[Change listing data]
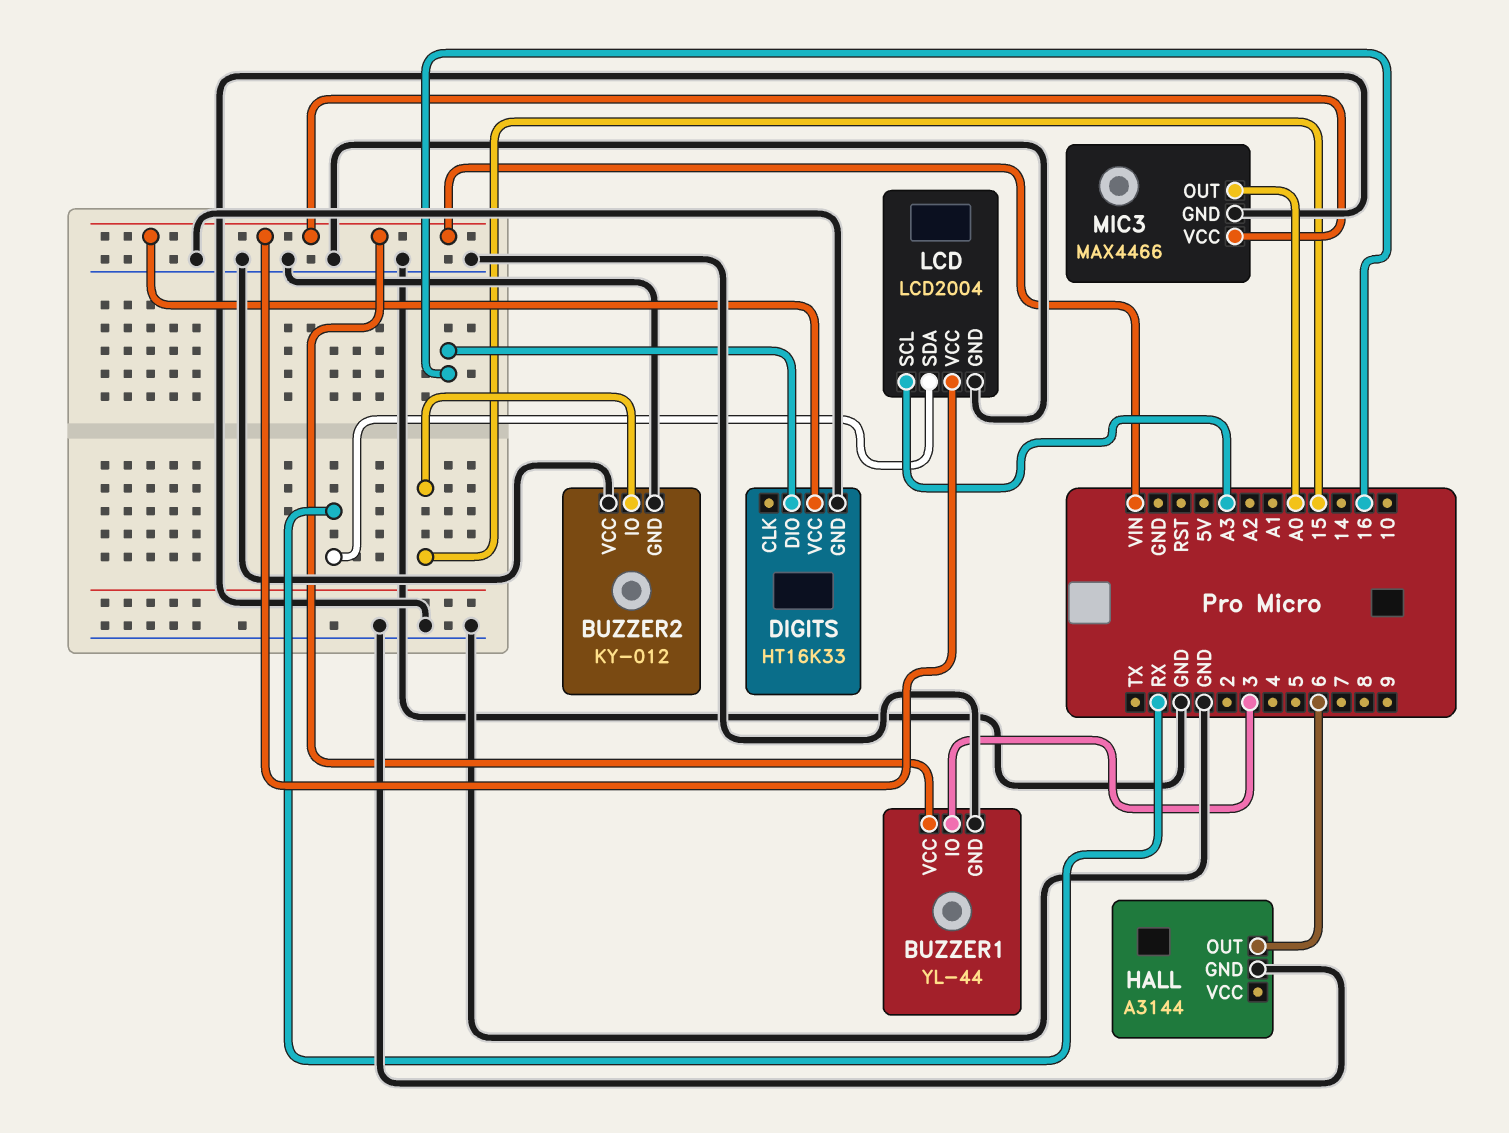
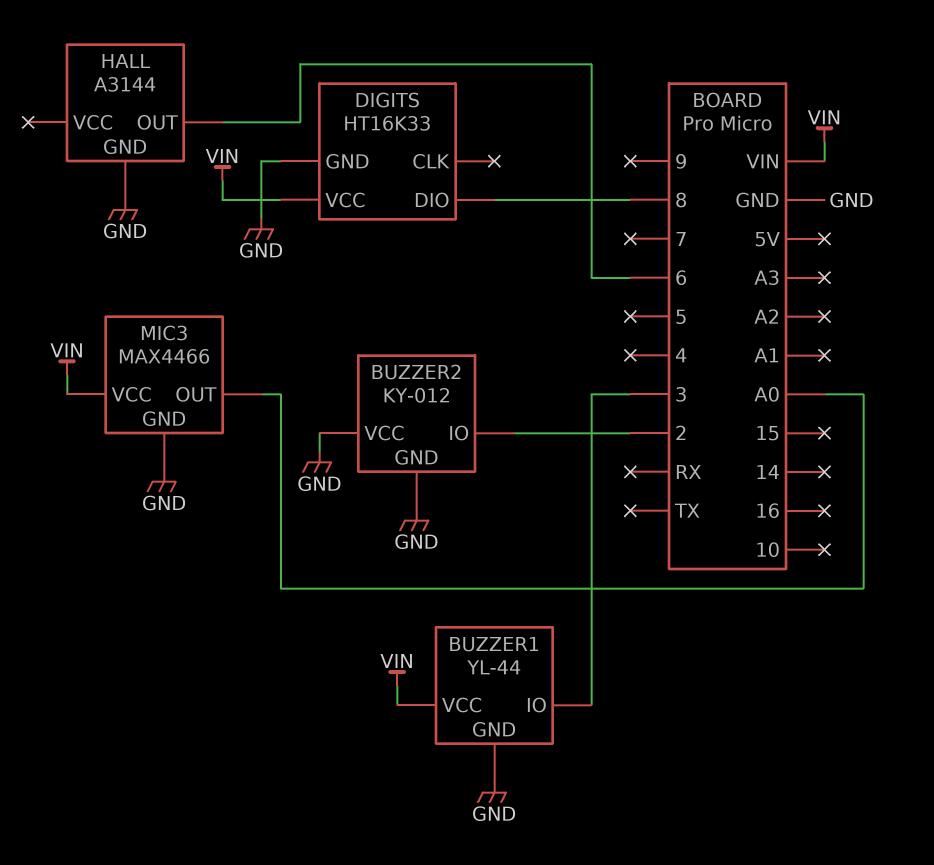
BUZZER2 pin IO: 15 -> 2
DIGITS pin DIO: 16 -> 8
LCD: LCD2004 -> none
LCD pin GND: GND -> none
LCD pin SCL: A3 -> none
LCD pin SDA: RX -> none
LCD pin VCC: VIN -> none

* [Prompt]: Produce exactly the lines from the one containing "LCD pin GND: GND -> none" through the final line of the records above, both included, and no others.

* [Exercise output]:
LCD pin GND: GND -> none
LCD pin SCL: A3 -> none
LCD pin SDA: RX -> none
LCD pin VCC: VIN -> none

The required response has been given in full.